### Information
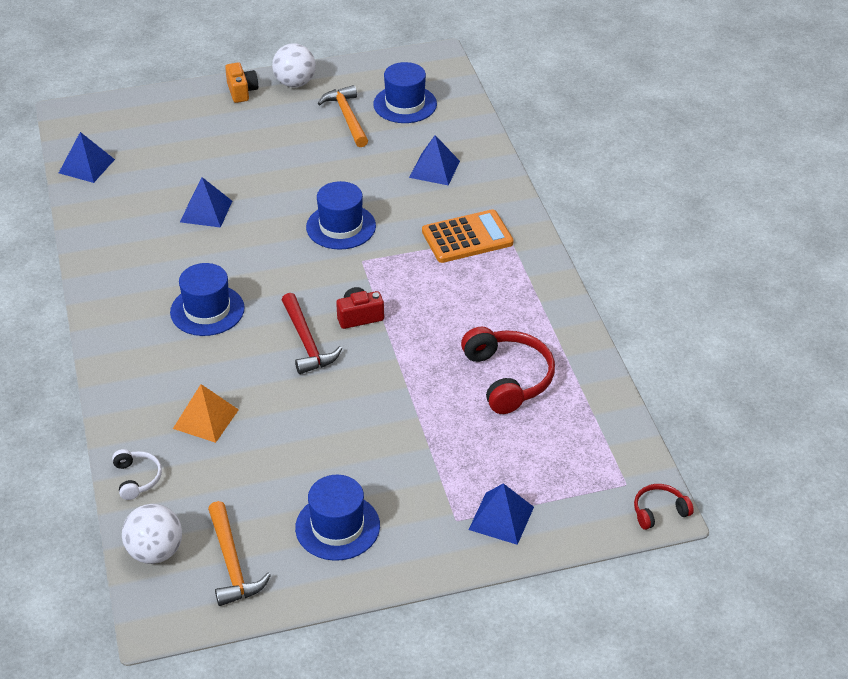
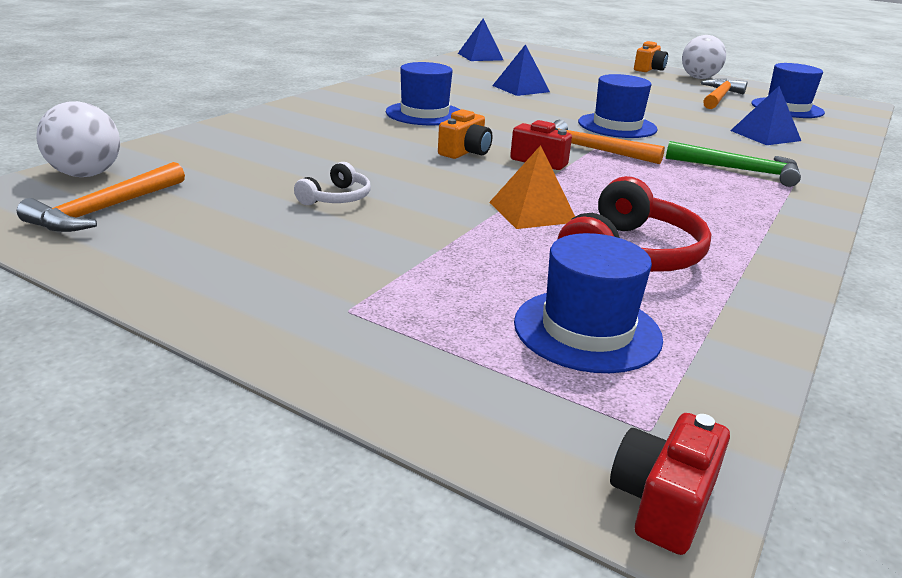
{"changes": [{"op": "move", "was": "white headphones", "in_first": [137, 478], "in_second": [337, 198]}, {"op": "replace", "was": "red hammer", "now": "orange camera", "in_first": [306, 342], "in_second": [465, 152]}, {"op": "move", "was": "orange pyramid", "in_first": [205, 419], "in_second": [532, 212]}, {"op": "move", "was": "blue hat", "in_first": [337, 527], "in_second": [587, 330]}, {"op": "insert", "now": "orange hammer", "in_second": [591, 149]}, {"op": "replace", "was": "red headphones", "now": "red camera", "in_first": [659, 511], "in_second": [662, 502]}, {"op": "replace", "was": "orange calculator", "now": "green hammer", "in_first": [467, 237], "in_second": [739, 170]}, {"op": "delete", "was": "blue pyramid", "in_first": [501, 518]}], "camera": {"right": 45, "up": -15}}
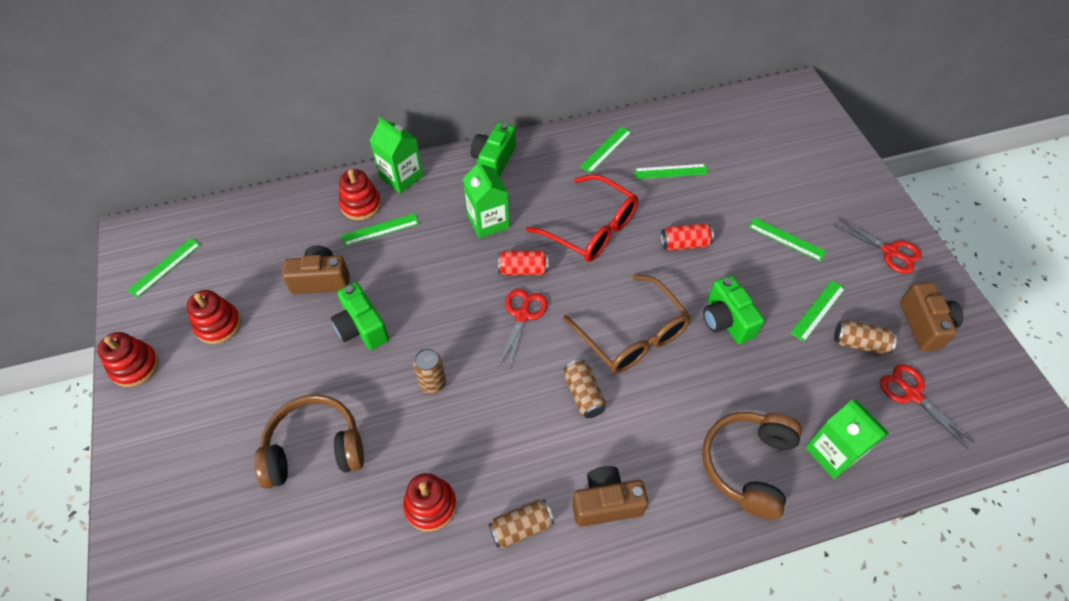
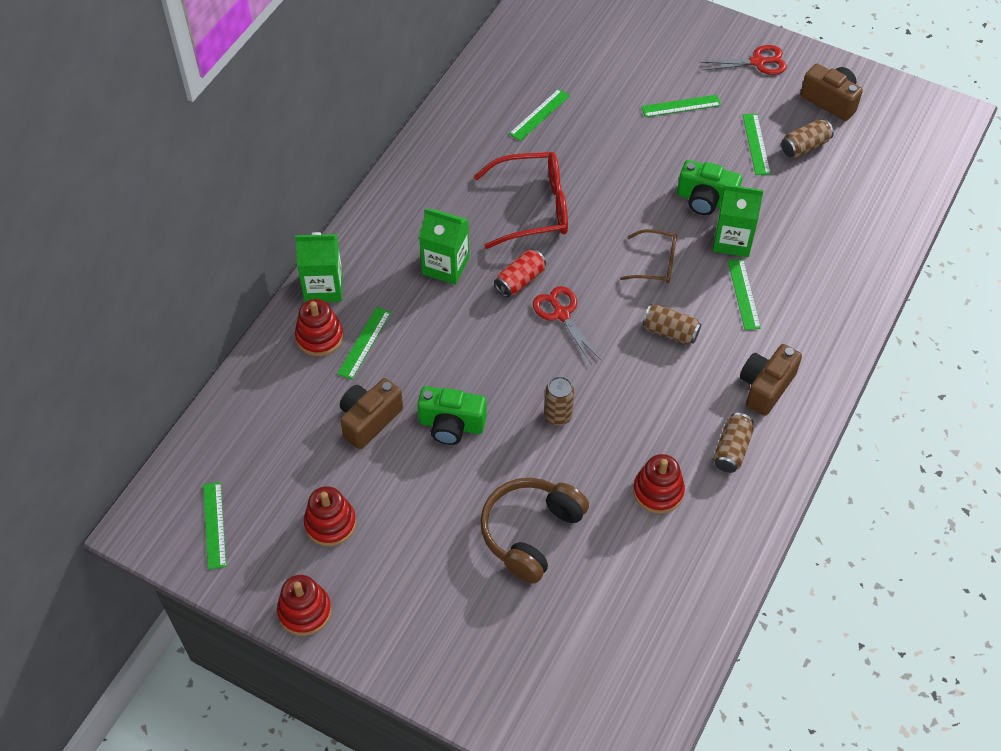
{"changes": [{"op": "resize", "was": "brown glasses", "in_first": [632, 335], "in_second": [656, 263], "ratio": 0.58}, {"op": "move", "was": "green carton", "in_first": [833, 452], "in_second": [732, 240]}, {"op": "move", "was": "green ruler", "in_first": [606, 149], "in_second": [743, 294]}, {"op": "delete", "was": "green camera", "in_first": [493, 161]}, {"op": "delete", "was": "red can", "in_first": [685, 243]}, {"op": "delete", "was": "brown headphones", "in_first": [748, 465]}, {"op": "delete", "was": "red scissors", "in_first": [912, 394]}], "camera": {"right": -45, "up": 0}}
######
### Information
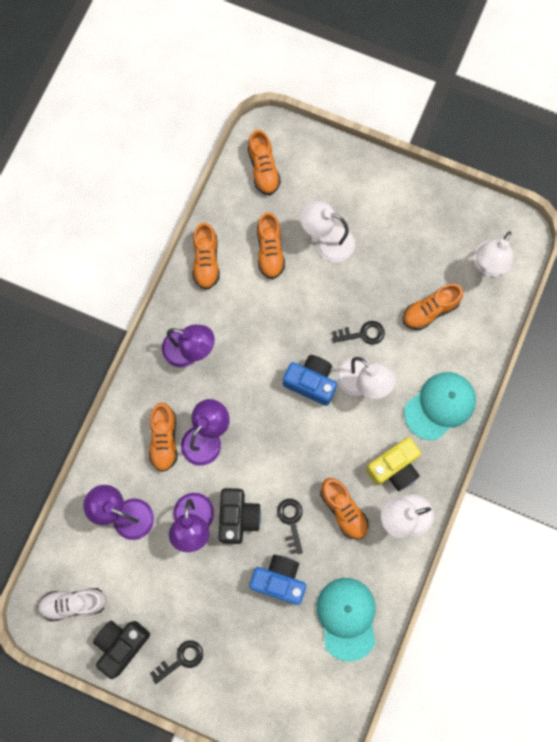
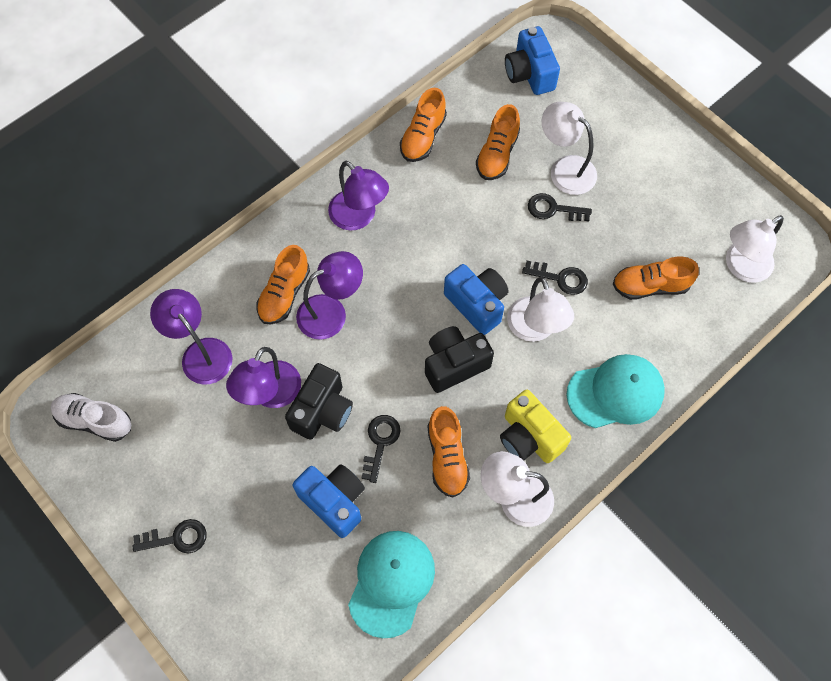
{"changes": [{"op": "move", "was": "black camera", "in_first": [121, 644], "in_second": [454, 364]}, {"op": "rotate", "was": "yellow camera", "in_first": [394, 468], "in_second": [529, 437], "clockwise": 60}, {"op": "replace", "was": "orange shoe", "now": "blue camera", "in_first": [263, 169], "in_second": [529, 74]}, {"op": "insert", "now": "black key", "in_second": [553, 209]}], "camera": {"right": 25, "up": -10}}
######
> [What you should do]
Working from the entries above, filter out every line that lacks "insert" and copy what remains.

> [Task output]
{"changes": [{"op": "move", "was": "white headphones", "in_first": [137, 478], "in_second": [337, 198]}, {"op": "replace", "was": "red hammer", "now": "orange camera", "in_first": [306, 342], "in_second": [465, 152]}, {"op": "move", "was": "orange pyramid", "in_first": [205, 419], "in_second": [532, 212]}, {"op": "move", "was": "blue hat", "in_first": [337, 527], "in_second": [587, 330]}, {"op": "insert", "now": "orange hammer", "in_second": [591, 149]}, {"op": "replace", "was": "red headphones", "now": "red camera", "in_first": [659, 511], "in_second": [662, 502]}, {"op": "replace", "was": "orange calculator", "now": "green hammer", "in_first": [467, 237], "in_second": [739, 170]}, {"op": "delete", "was": "blue pyramid", "in_first": [501, 518]}], "camera": {"right": 45, "up": -15}}
{"changes": [{"op": "move", "was": "black camera", "in_first": [121, 644], "in_second": [454, 364]}, {"op": "rotate", "was": "yellow camera", "in_first": [394, 468], "in_second": [529, 437], "clockwise": 60}, {"op": "replace", "was": "orange shoe", "now": "blue camera", "in_first": [263, 169], "in_second": [529, 74]}, {"op": "insert", "now": "black key", "in_second": [553, 209]}], "camera": {"right": 25, "up": -10}}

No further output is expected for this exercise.